[Stored dataset items]
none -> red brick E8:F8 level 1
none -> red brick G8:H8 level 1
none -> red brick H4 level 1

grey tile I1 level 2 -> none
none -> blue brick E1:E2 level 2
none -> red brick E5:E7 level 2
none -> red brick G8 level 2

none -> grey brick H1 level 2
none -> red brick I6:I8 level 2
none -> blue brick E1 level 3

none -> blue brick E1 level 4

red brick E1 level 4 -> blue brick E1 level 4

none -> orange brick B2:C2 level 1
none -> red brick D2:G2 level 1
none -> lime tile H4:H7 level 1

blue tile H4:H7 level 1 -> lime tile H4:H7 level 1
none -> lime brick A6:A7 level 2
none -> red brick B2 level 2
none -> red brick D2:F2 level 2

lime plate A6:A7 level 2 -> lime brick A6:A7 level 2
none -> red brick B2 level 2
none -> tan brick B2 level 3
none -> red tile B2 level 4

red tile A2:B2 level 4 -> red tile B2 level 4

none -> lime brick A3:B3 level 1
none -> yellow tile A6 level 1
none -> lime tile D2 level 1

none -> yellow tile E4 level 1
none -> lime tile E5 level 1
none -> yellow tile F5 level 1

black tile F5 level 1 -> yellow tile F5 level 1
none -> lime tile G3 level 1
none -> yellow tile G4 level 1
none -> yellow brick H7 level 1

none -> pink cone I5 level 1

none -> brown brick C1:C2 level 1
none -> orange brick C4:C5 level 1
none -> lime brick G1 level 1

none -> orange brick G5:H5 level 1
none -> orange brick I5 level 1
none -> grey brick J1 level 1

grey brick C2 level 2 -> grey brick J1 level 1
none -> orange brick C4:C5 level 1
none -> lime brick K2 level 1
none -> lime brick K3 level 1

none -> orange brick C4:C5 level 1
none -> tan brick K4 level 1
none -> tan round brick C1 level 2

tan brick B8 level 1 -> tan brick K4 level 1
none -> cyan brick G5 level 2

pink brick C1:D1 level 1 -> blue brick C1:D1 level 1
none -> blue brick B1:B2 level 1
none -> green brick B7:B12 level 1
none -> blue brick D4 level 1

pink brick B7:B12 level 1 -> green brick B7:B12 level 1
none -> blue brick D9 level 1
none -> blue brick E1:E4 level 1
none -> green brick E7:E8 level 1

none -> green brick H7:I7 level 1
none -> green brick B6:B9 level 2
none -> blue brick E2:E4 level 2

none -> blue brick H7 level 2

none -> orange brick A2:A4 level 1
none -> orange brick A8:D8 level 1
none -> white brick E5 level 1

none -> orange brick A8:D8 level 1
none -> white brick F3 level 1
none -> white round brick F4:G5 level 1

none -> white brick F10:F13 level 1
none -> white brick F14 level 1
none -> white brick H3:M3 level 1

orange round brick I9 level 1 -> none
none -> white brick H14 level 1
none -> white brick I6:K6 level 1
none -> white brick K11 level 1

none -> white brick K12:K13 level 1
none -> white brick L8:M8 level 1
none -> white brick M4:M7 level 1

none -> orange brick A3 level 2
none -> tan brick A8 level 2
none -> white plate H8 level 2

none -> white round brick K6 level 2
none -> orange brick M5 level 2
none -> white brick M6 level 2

» PROMPT
Above are the records. Copy the lines beginning at the one that has "blue tile H4:H7" and ending with the one that has "none -> tan round brick C1 level 2", unchanged.

» ANSWER SPACE
blue tile H4:H7 level 1 -> lime tile H4:H7 level 1
none -> lime brick A6:A7 level 2
none -> red brick B2 level 2
none -> red brick D2:F2 level 2

lime plate A6:A7 level 2 -> lime brick A6:A7 level 2
none -> red brick B2 level 2
none -> tan brick B2 level 3
none -> red tile B2 level 4

red tile A2:B2 level 4 -> red tile B2 level 4

none -> lime brick A3:B3 level 1
none -> yellow tile A6 level 1
none -> lime tile D2 level 1

none -> yellow tile E4 level 1
none -> lime tile E5 level 1
none -> yellow tile F5 level 1

black tile F5 level 1 -> yellow tile F5 level 1
none -> lime tile G3 level 1
none -> yellow tile G4 level 1
none -> yellow brick H7 level 1

none -> pink cone I5 level 1

none -> brown brick C1:C2 level 1
none -> orange brick C4:C5 level 1
none -> lime brick G1 level 1

none -> orange brick G5:H5 level 1
none -> orange brick I5 level 1
none -> grey brick J1 level 1

grey brick C2 level 2 -> grey brick J1 level 1
none -> orange brick C4:C5 level 1
none -> lime brick K2 level 1
none -> lime brick K3 level 1

none -> orange brick C4:C5 level 1
none -> tan brick K4 level 1
none -> tan round brick C1 level 2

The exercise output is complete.